**What to produce**. From the first line to the last, return the data exactly, with no pictures.

(Coordinate-based change listings)
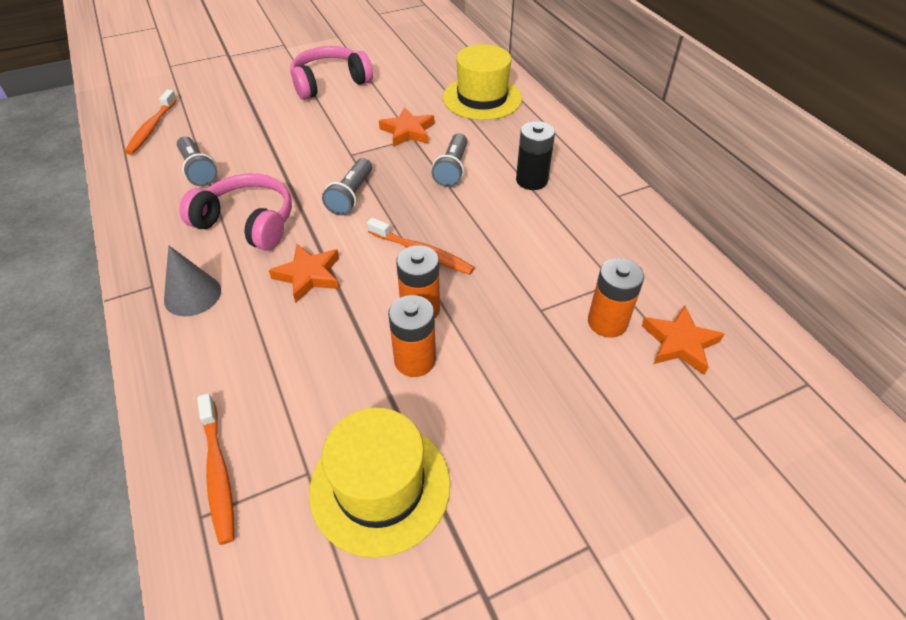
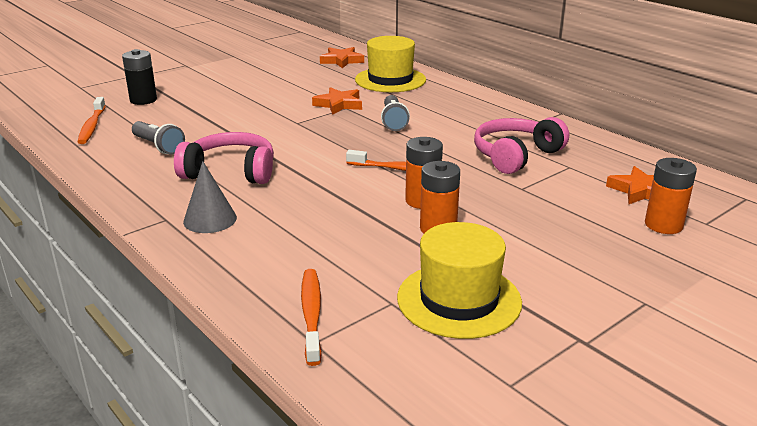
camera: 15 degrees left, 20 degrees down
(218, 472) = (311, 315): orange toothbrush -> orange toothbrush turned 150 degrees counterclockwise
(309, 275) = (310, 195): orange star -> orange star (342, 61)
(330, 83) = (246, 83): pink headphones -> pink headphones (516, 155)
(351, 196) = (315, 146): grey flashlight -> none
(531, 180) = (465, 120): black battery -> black battery (143, 100)
(607, 322) = (578, 188): orange battery -> orange battery (663, 225)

**Written reply**.
camera: 15 degrees left, 20 degrees down
(218, 472) = (311, 315): orange toothbrush -> orange toothbrush turned 150 degrees counterclockwise
(309, 275) = (310, 195): orange star -> orange star (342, 61)
(330, 83) = (246, 83): pink headphones -> pink headphones (516, 155)
(351, 196) = (315, 146): grey flashlight -> none
(531, 180) = (465, 120): black battery -> black battery (143, 100)
(607, 322) = (578, 188): orange battery -> orange battery (663, 225)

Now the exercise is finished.